──────── Records for the task ────────

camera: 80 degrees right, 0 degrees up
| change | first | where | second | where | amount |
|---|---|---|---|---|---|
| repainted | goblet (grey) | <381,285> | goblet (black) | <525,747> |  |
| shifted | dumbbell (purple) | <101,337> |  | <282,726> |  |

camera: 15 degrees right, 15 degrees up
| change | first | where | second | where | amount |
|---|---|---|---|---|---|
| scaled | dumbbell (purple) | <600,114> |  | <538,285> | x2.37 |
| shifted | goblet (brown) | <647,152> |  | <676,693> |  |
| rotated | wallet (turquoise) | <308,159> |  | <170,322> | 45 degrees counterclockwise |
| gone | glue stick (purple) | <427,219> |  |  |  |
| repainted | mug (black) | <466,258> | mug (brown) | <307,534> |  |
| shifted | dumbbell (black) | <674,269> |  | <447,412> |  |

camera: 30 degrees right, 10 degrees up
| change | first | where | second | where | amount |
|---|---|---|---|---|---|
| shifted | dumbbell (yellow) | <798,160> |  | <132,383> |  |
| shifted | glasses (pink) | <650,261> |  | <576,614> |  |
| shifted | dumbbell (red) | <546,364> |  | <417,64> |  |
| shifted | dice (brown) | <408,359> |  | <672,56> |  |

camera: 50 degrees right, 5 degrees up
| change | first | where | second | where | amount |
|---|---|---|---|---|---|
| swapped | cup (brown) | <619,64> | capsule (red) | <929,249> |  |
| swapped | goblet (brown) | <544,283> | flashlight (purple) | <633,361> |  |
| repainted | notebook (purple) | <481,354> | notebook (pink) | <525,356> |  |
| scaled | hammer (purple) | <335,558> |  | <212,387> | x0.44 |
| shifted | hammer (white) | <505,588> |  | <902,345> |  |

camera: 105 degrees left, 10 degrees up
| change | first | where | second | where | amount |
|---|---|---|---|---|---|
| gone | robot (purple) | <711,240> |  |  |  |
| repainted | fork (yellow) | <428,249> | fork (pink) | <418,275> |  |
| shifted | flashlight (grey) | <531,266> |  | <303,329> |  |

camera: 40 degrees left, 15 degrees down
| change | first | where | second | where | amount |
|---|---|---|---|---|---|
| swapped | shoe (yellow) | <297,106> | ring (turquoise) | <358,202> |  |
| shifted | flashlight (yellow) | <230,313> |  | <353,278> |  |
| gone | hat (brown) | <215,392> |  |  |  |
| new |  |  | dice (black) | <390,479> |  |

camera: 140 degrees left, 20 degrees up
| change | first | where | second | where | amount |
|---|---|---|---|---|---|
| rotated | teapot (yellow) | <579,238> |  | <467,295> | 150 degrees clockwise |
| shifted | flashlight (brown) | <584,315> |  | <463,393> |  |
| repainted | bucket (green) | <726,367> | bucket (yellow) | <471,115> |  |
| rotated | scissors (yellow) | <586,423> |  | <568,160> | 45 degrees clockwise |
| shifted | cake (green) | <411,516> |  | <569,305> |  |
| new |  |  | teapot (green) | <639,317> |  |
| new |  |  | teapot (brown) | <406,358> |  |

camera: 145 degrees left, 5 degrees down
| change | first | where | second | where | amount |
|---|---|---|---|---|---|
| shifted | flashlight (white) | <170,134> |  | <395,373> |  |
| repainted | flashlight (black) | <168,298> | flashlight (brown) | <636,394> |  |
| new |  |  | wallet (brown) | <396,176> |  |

────────

- What the exercise asks
Taking the records above as input, show every line in which the word "left" is present.

- Solved problem
camera: 105 degrees left, 10 degrees up
camera: 40 degrees left, 15 degrees down
camera: 140 degrees left, 20 degrees up
camera: 145 degrees left, 5 degrees down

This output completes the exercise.